Work instruction: Filter the entries for the string "none". Copy each line that has it.

(Records drawn from a dataset)

···

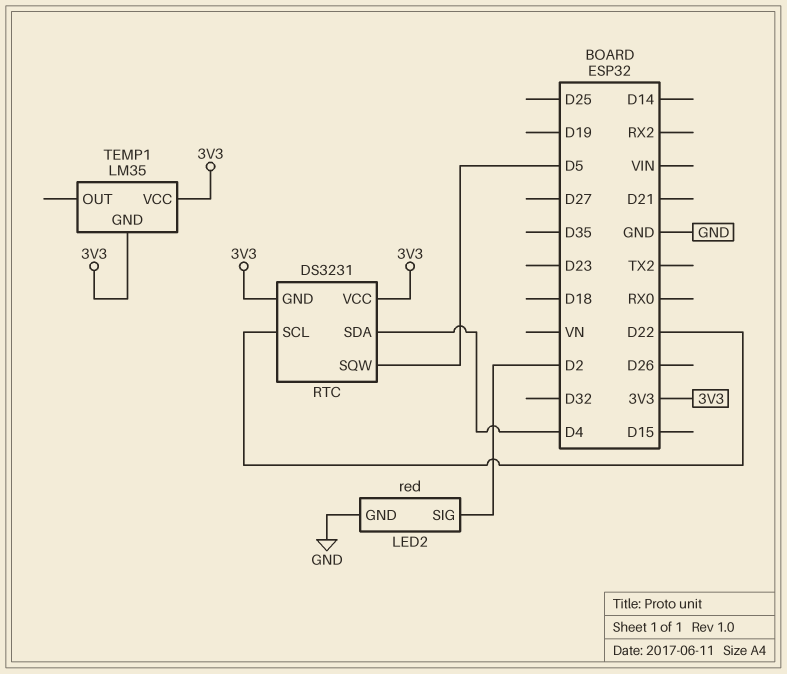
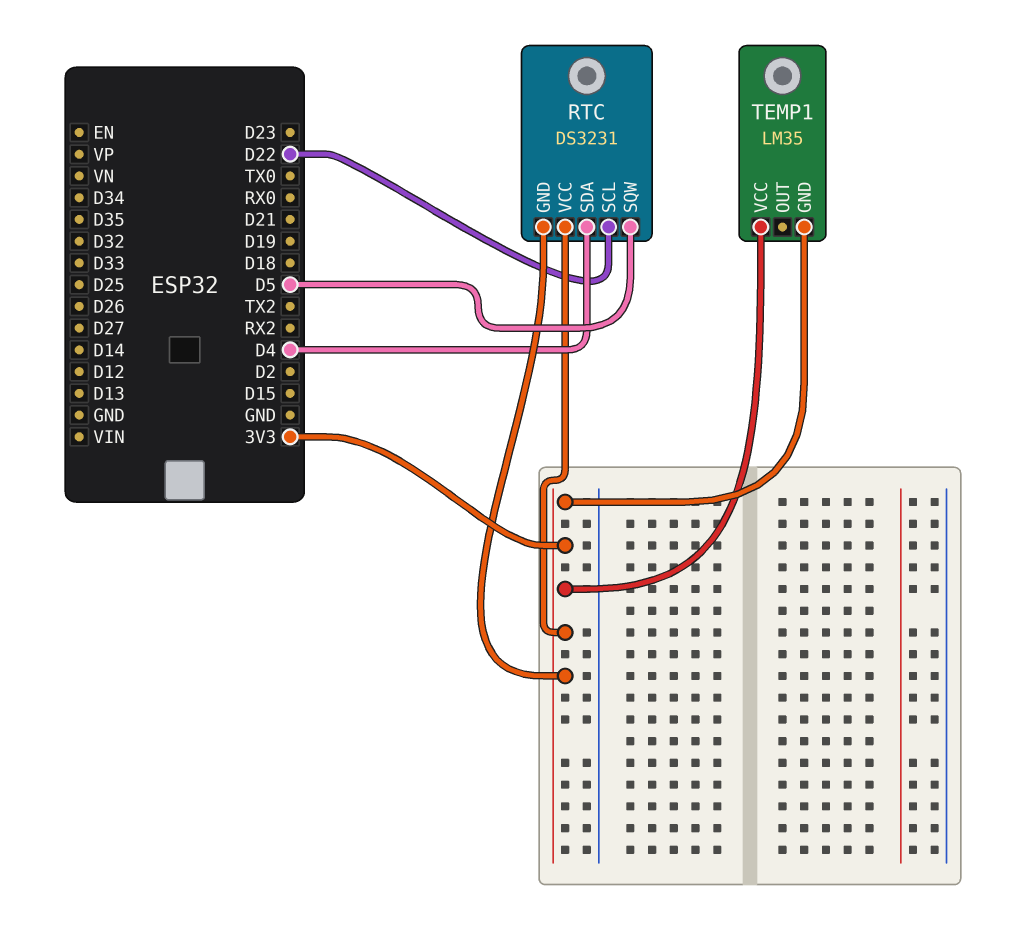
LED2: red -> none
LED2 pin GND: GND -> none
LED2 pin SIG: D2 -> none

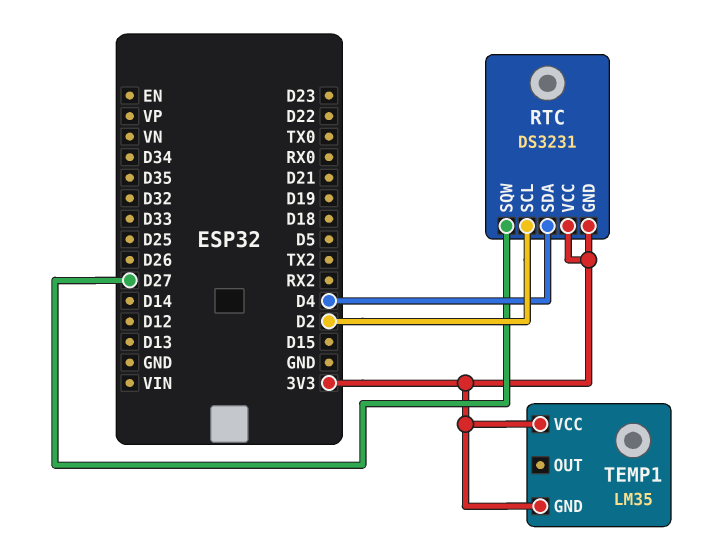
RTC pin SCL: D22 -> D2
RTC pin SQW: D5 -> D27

···

Answer for this exercise:
LED2: red -> none
LED2 pin GND: GND -> none
LED2 pin SIG: D2 -> none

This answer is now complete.